- **What is required**: Repeat the data exactly. Pictures are not part of the copy.

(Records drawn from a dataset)

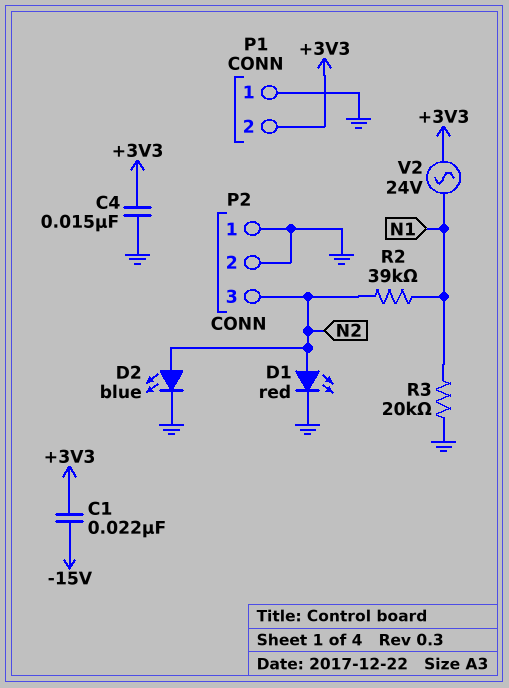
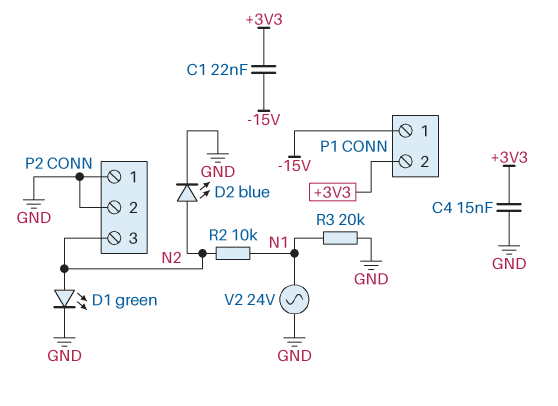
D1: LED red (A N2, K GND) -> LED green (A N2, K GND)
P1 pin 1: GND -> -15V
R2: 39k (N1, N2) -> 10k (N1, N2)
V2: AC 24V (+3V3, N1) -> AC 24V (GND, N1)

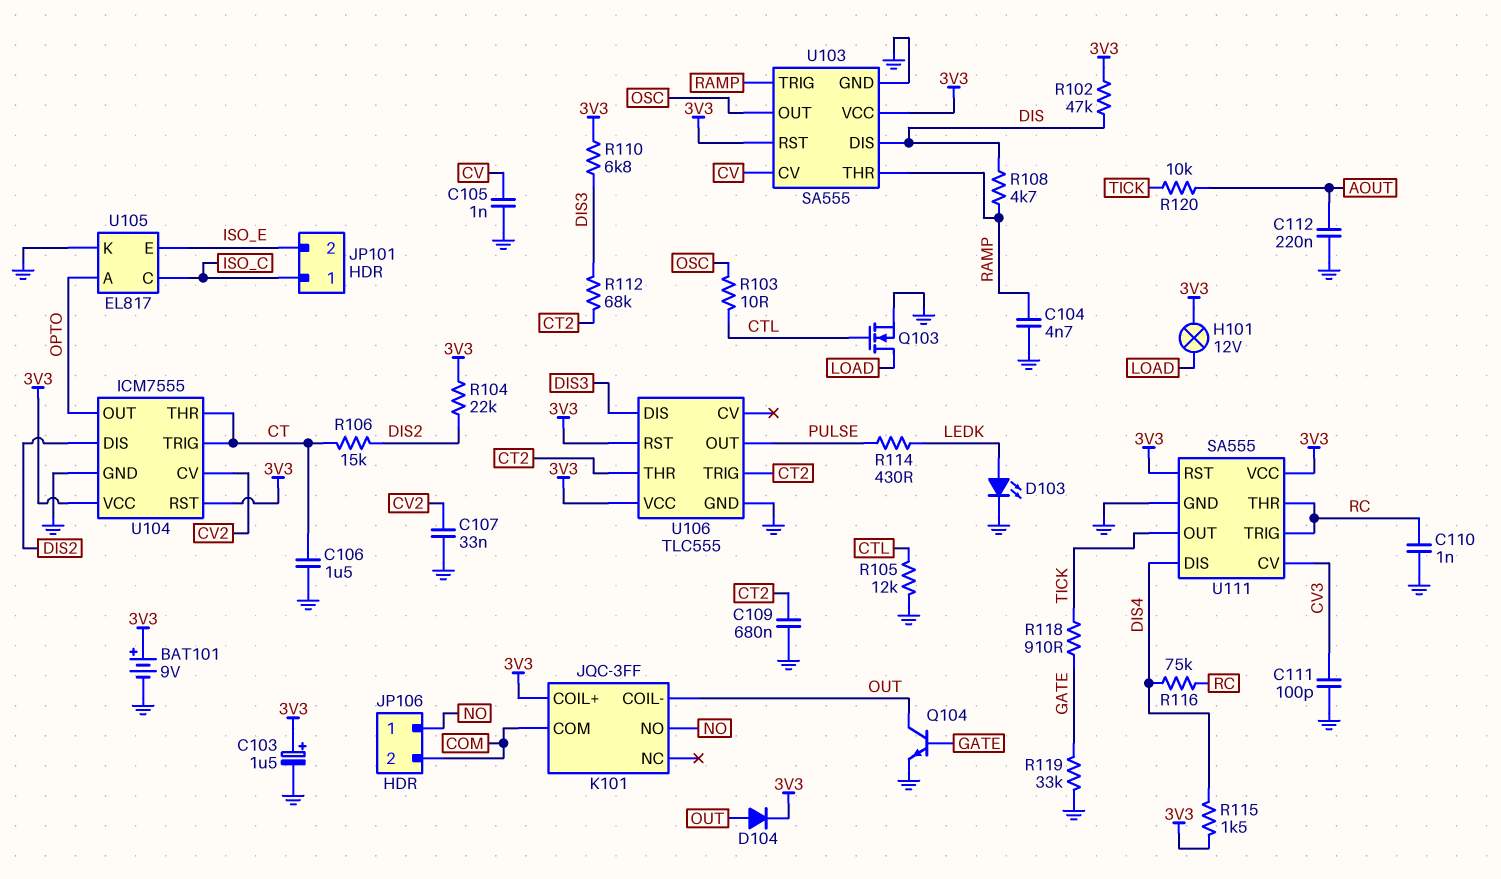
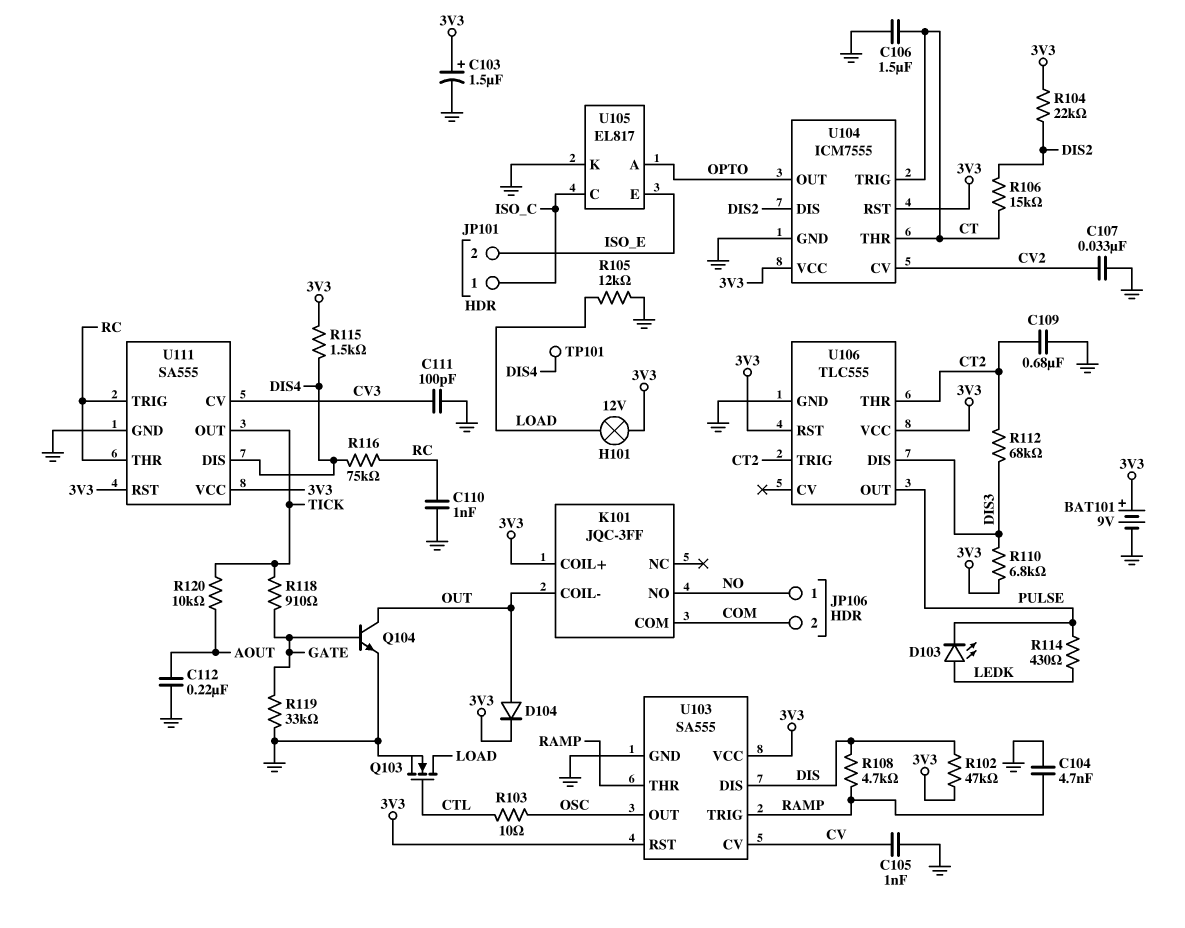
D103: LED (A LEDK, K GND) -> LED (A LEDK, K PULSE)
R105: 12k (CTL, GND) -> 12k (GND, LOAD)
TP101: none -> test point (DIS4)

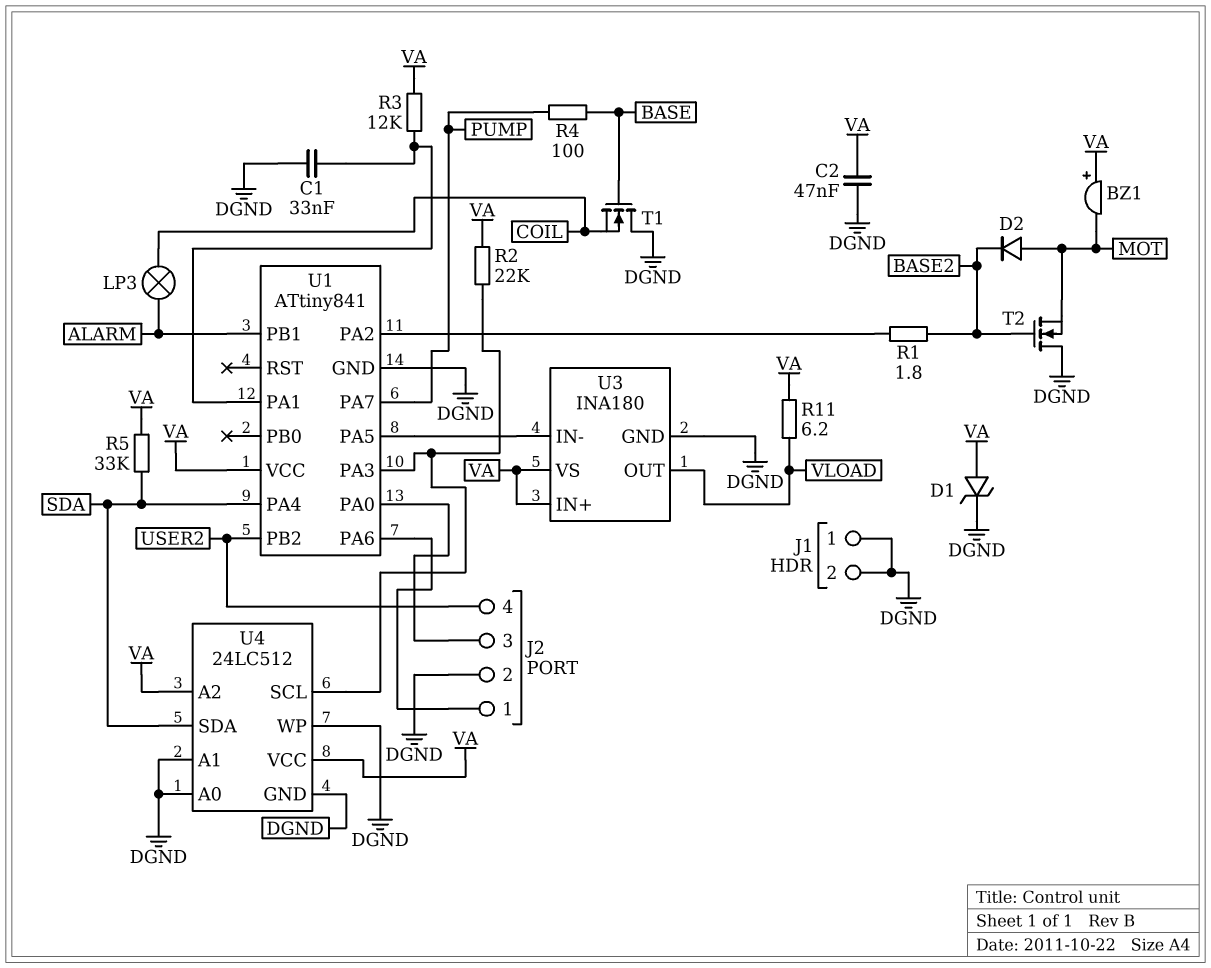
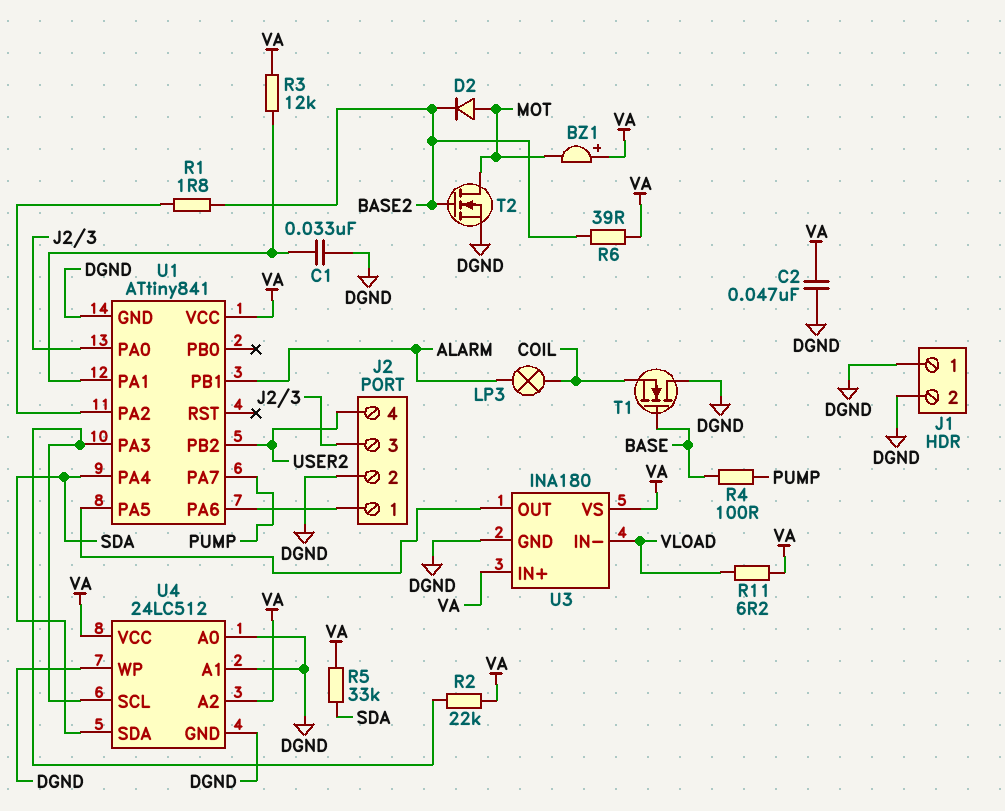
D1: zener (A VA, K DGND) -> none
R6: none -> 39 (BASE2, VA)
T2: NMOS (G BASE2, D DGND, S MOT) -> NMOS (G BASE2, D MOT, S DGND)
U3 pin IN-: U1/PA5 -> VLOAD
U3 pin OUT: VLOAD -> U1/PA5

- **Solution to this problem**:
D1: LED red (A N2, K GND) -> LED green (A N2, K GND)
P1 pin 1: GND -> -15V
R2: 39k (N1, N2) -> 10k (N1, N2)
V2: AC 24V (+3V3, N1) -> AC 24V (GND, N1)

D103: LED (A LEDK, K GND) -> LED (A LEDK, K PULSE)
R105: 12k (CTL, GND) -> 12k (GND, LOAD)
TP101: none -> test point (DIS4)

D1: zener (A VA, K DGND) -> none
R6: none -> 39 (BASE2, VA)
T2: NMOS (G BASE2, D DGND, S MOT) -> NMOS (G BASE2, D MOT, S DGND)
U3 pin IN-: U1/PA5 -> VLOAD
U3 pin OUT: VLOAD -> U1/PA5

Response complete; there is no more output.